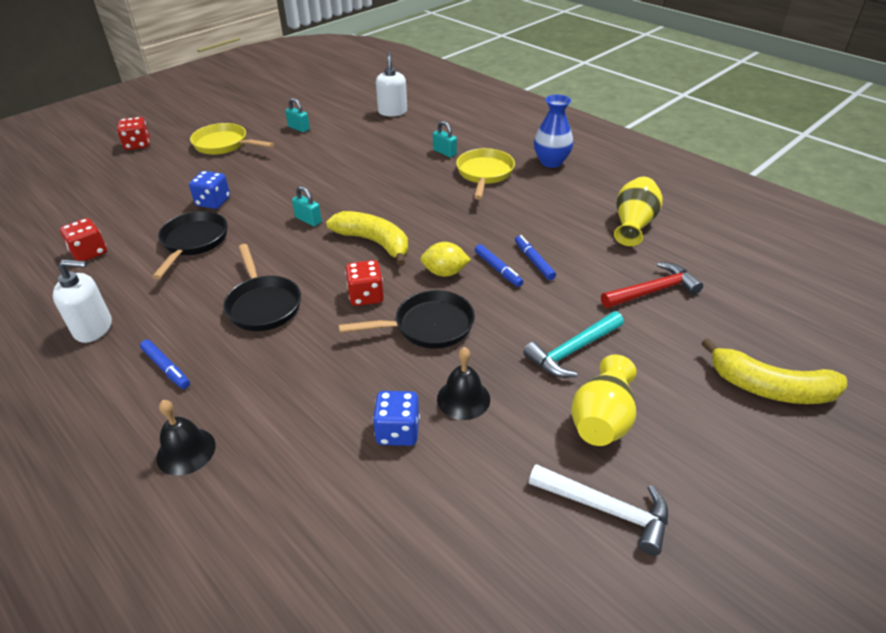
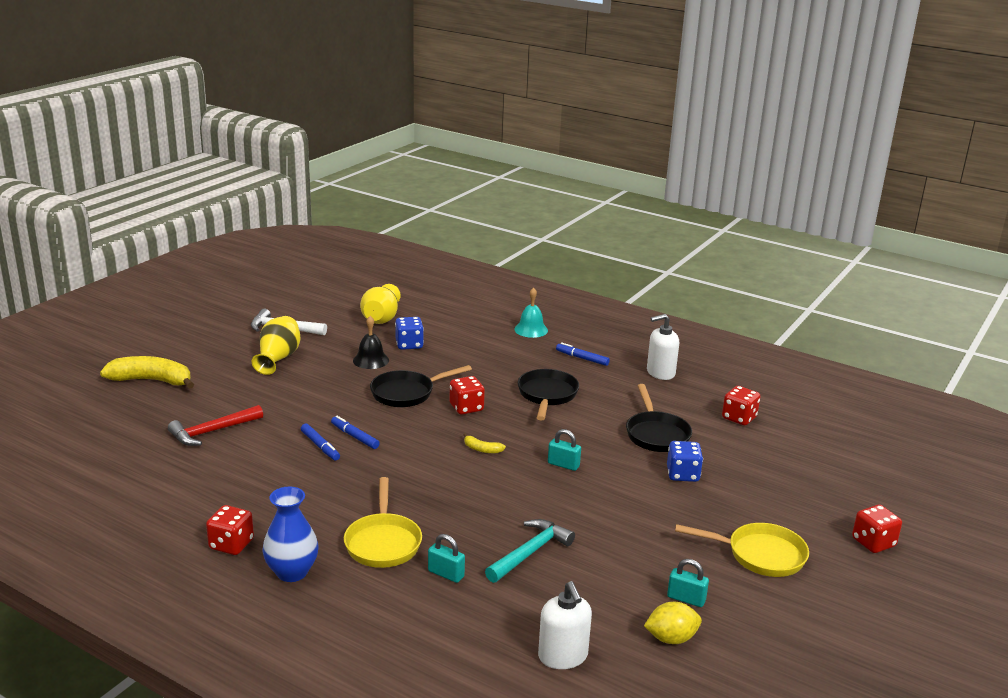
camera: 165 degrees right, 15 degrees down
(186, 451) = (531, 330): black bell -> turquoise bell
(263, 305) = (547, 395): black pan -> black pan turned 45 degrees clockwise
(374, 242) = (482, 449): yellow banana -> yellow banana, size x0.45
(445, 273) = (404, 430): yellow lemon -> yellow lemon (671, 638)
(572, 351) = (292, 388): turquoise hammer -> turquoise hammer (530, 552)
(599, 182) = (231, 544): none -> red dice
(633, 225) = (207, 492): yellow vase -> yellow vase (381, 318)

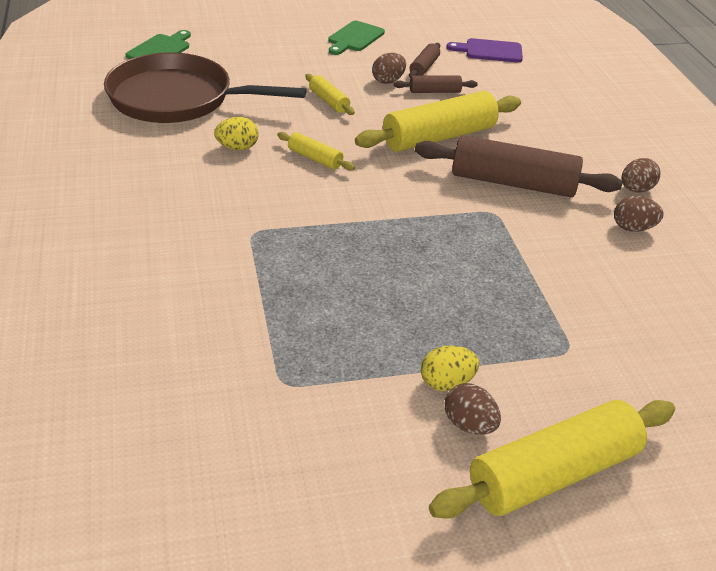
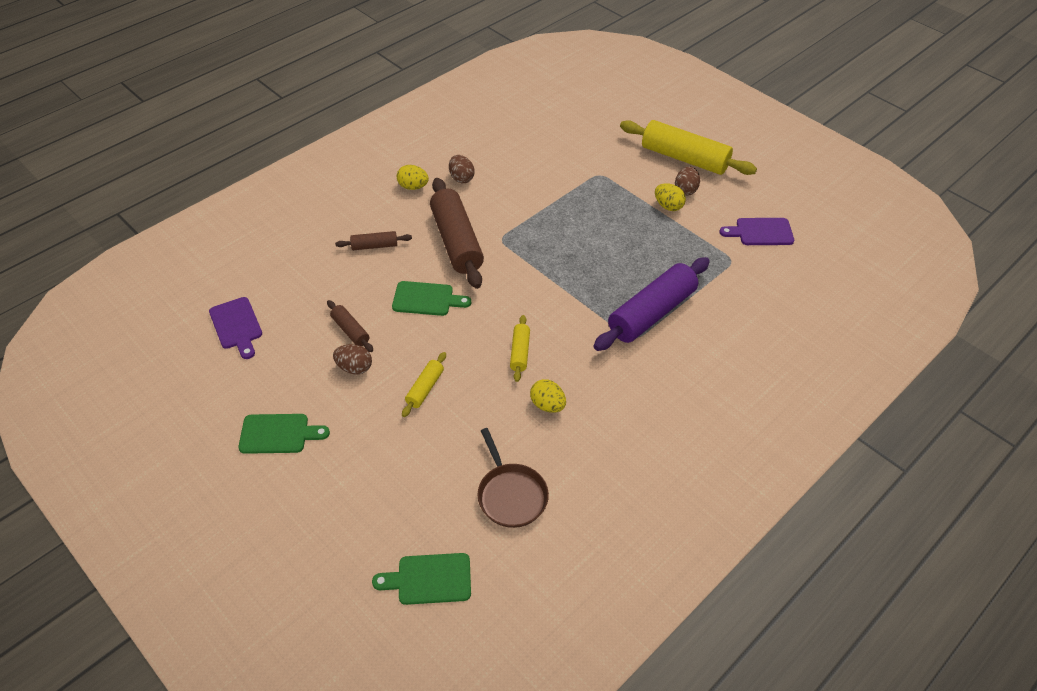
camera: 120 degrees left, 10 degrees up
(177, 98) = (511, 495): brown pan -> brown pan, size x0.54
(272, 262) = (651, 313): none -> purple rolling pin
(307, 455) = (761, 232): none -> purple cutting board
(424, 67) = (307, 356): brown rolling pin -> brown rolling pin (374, 246)
(439, 137) = (426, 299): yellow rolling pin -> green cutting board
(635, 189) = (413, 187): brown egg -> yellow egg

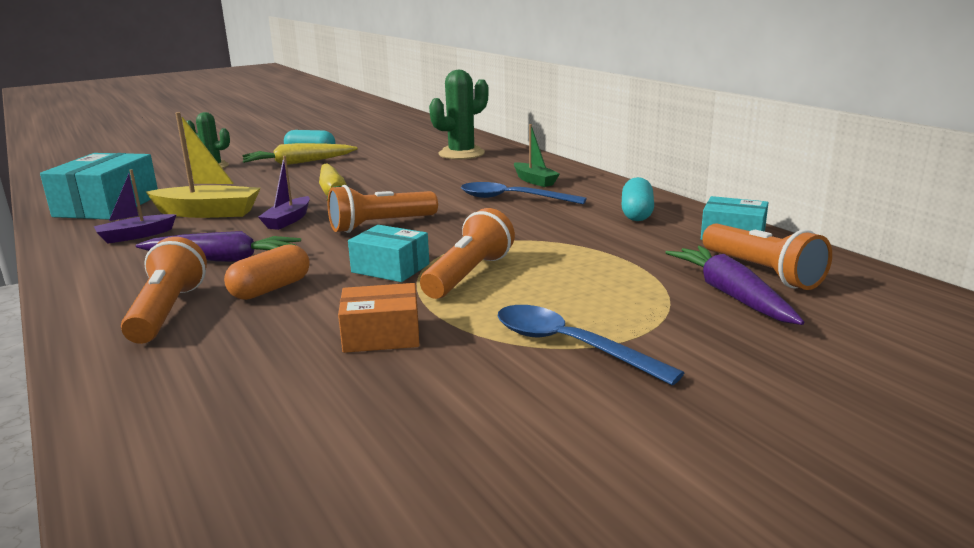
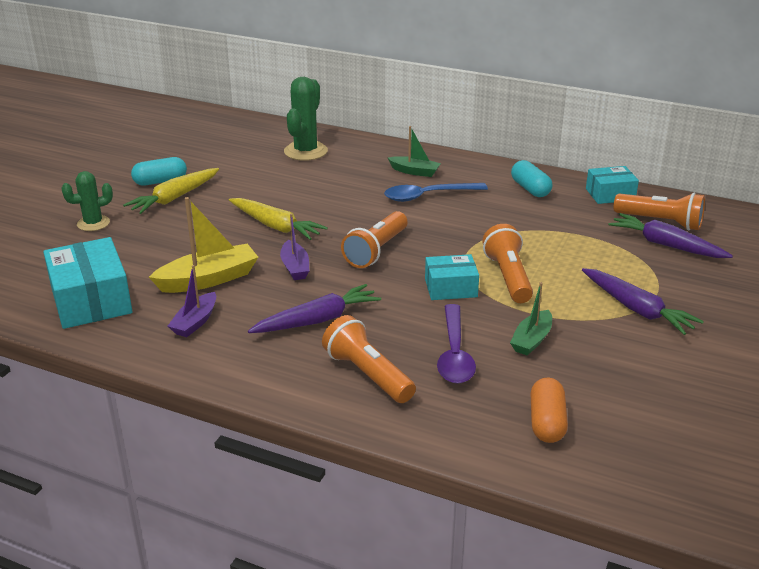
camera: 35 degrees left, 10 degrees up
(271, 289) = (402, 332): orange capsule -> orange capsule (547, 422)
(279, 321) = (454, 353): none -> purple spoon
(381, 335) = (531, 340): orange box -> green boat
(570, 346) = (637, 309): blue spoon -> purple carrot

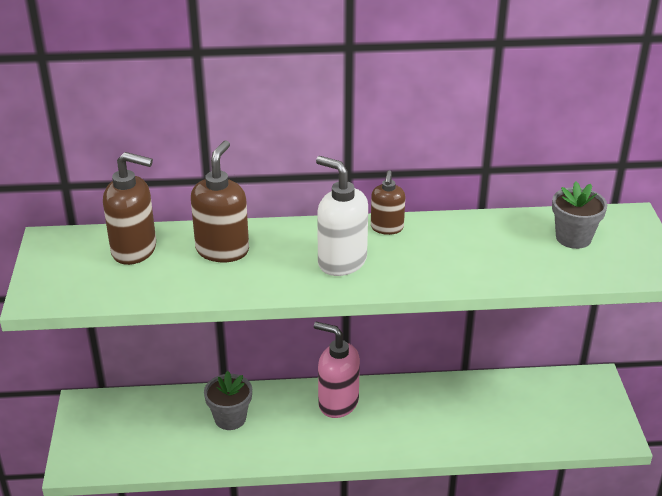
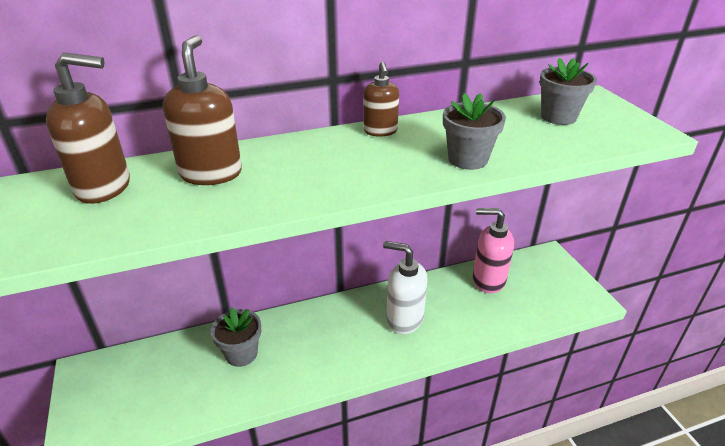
camera: 15 degrees left, 0 degrees up
(338, 403) = (341, 317): pink soap dispenser -> pink soap dispenser (488, 280)
(341, 262) = (348, 166): white soap dispenser -> white soap dispenser (404, 319)
(453, 272) = (468, 159): none -> grey flower pot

——

** Requirement **
Beginning with the line where "(570, 346) = (637, 309): blue" appears, transcribe the records above word for word through their last line, and include no pictures.

** Task answer **
(570, 346) = (637, 309): blue spoon -> purple carrot

camera: 15 degrees left, 0 degrees up
(338, 403) = (341, 317): pink soap dispenser -> pink soap dispenser (488, 280)
(341, 262) = (348, 166): white soap dispenser -> white soap dispenser (404, 319)
(453, 272) = (468, 159): none -> grey flower pot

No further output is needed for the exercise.